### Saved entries
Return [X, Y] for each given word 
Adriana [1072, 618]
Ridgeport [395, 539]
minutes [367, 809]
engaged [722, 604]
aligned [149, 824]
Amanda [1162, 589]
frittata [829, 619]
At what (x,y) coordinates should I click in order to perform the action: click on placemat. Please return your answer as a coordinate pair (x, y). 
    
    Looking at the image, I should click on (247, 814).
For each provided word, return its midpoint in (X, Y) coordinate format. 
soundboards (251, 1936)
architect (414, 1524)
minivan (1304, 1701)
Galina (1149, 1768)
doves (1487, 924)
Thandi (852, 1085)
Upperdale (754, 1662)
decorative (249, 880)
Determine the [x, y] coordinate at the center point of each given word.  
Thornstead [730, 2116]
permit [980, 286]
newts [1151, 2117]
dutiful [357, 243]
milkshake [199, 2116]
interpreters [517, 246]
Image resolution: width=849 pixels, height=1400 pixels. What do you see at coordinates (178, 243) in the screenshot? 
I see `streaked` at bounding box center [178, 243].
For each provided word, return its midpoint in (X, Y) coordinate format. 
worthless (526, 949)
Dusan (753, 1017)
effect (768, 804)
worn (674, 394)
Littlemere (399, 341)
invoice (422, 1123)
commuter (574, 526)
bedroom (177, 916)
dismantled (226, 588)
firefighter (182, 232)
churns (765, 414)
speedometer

### To be done
Copy out all the records again, swapping "midpoint" for "center point" and leaving everything else unchanged.

### Written response
Return [X, Y] for each given word 
Adriana [1072, 618]
Ridgeport [395, 539]
minutes [367, 809]
engaged [722, 604]
aligned [149, 824]
Amanda [1162, 589]
frittata [829, 619]
At what (x,y) coordinates should I click in order to perform the action: click on placemat. Please return your answer as a coordinate pair (x, y). 
    
    Looking at the image, I should click on (247, 814).
For each provided word, return its center point in (X, Y) coordinate format. 
soundboards (251, 1936)
architect (414, 1524)
minivan (1304, 1701)
Galina (1149, 1768)
doves (1487, 924)
Thandi (852, 1085)
Upperdale (754, 1662)
decorative (249, 880)
Determine the [x, y] coordinate at the center point of each given word.  
Thornstead [730, 2116]
permit [980, 286]
newts [1151, 2117]
dutiful [357, 243]
milkshake [199, 2116]
interpreters [517, 246]
Image resolution: width=849 pixels, height=1400 pixels. What do you see at coordinates (178, 243) in the screenshot? 
I see `streaked` at bounding box center [178, 243].
For each provided word, return its center point in (X, Y) coordinate format. 
worthless (526, 949)
Dusan (753, 1017)
effect (768, 804)
worn (674, 394)
Littlemere (399, 341)
invoice (422, 1123)
commuter (574, 526)
bedroom (177, 916)
dismantled (226, 588)
firefighter (182, 232)
churns (765, 414)
speedometer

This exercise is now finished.